__WORK INSTRUCTION__: Copy out each line of the data that contains "none".

Data entries:
== == ==
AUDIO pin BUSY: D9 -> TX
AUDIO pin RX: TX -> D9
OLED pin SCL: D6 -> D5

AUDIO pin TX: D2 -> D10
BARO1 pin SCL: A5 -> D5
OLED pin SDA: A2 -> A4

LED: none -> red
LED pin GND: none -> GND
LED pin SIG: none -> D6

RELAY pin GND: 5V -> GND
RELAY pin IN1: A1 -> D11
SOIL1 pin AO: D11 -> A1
== == ==
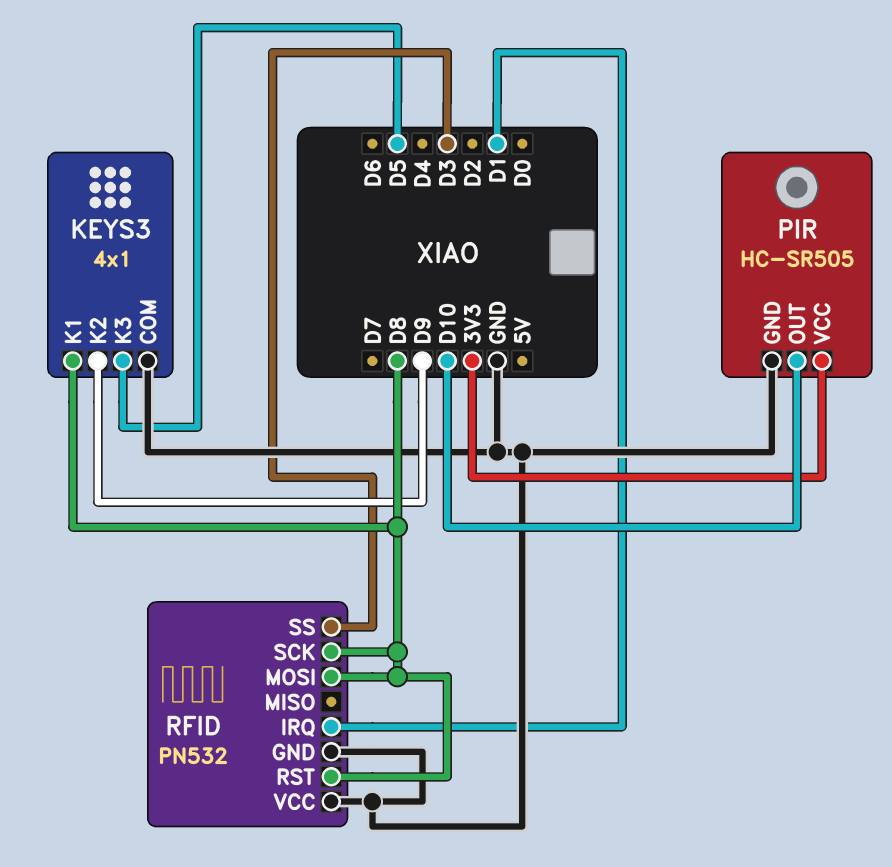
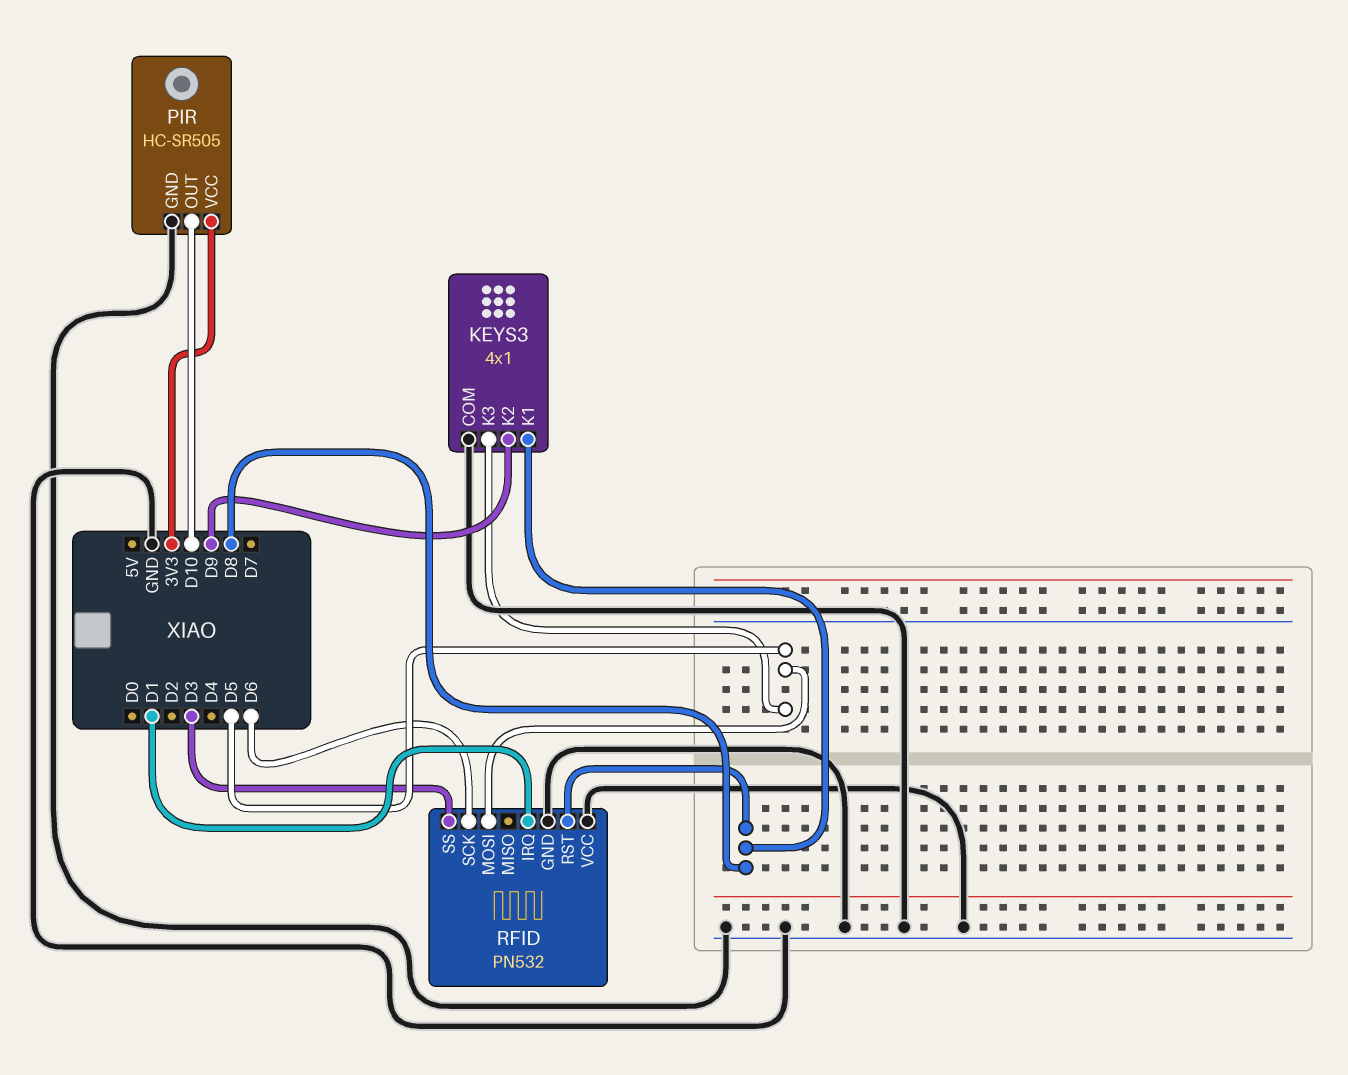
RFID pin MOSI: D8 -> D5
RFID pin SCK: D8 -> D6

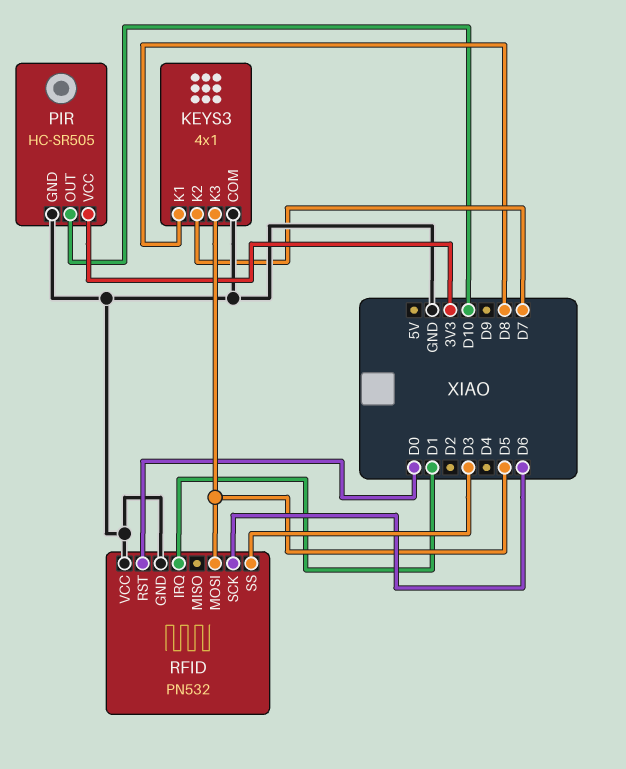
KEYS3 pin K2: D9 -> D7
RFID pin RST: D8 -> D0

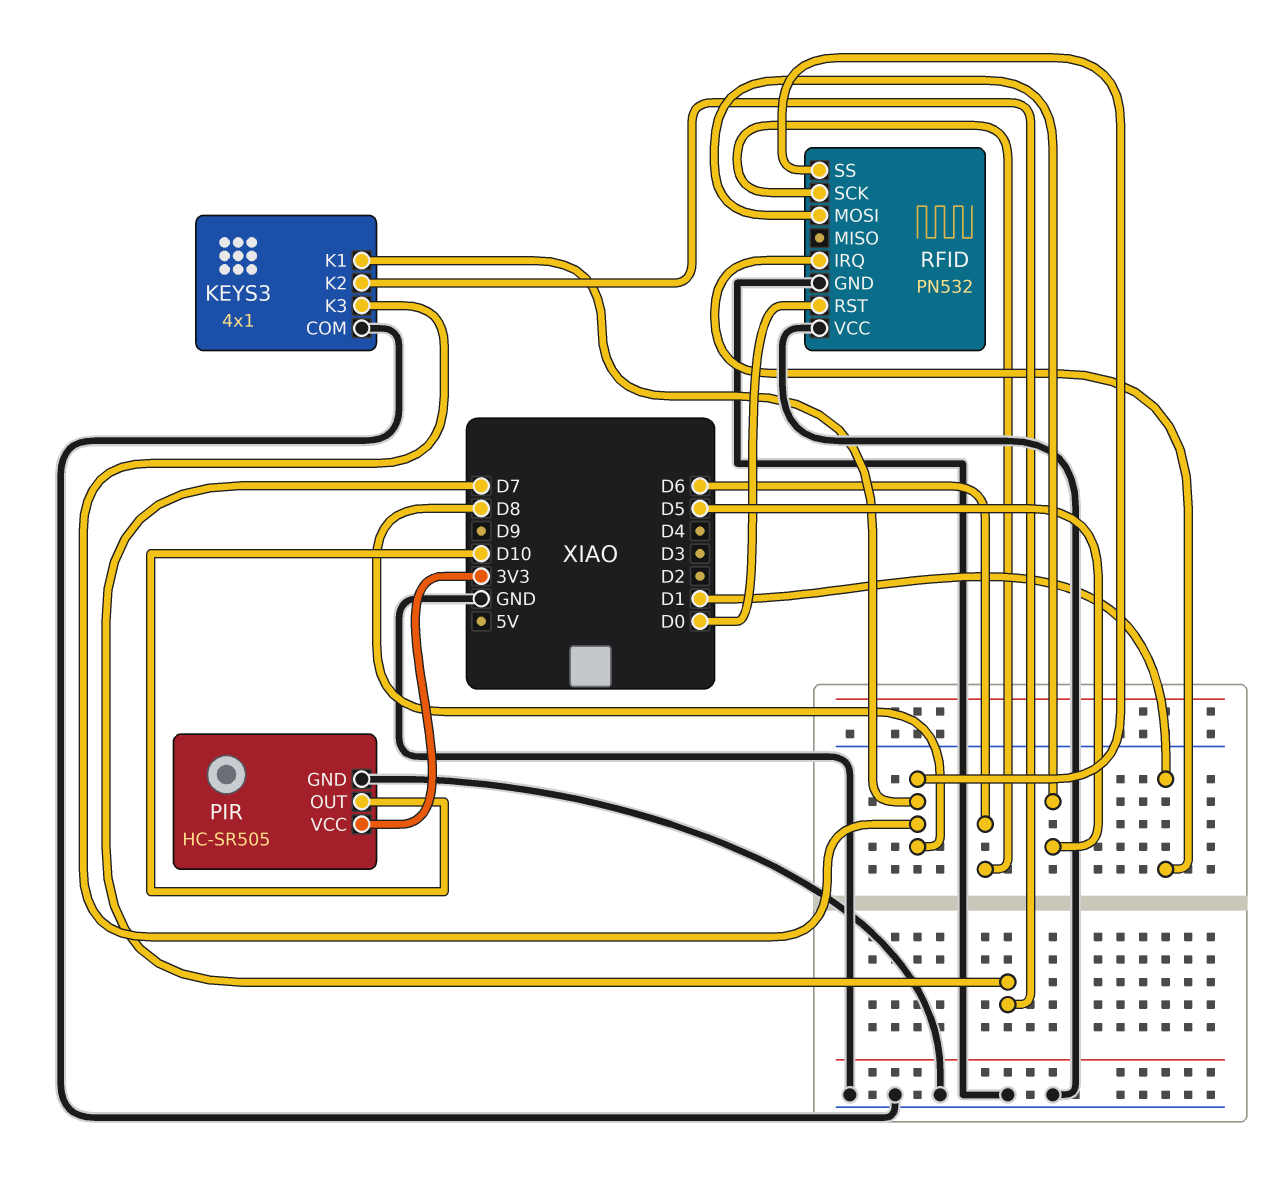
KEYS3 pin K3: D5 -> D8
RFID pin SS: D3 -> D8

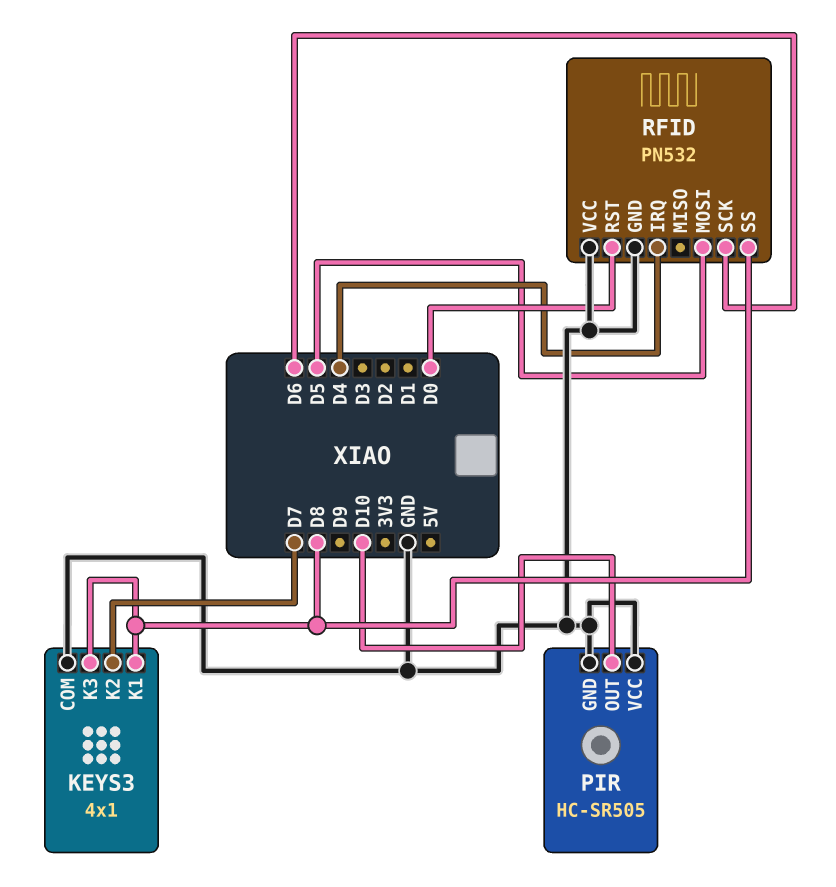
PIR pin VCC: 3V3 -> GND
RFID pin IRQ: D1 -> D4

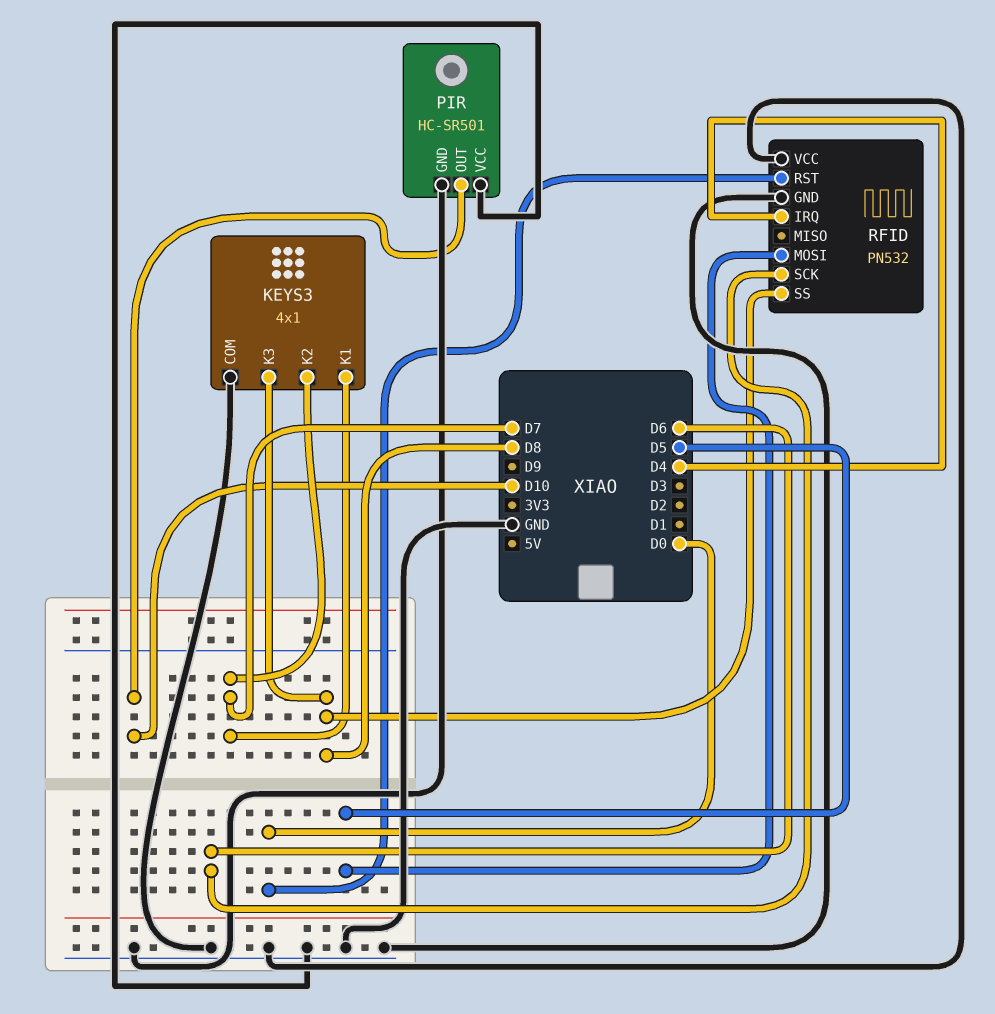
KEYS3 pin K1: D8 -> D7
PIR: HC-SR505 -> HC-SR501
== == ==
__EXERCISE RESULT__:
LED: none -> red
LED pin GND: none -> GND
LED pin SIG: none -> D6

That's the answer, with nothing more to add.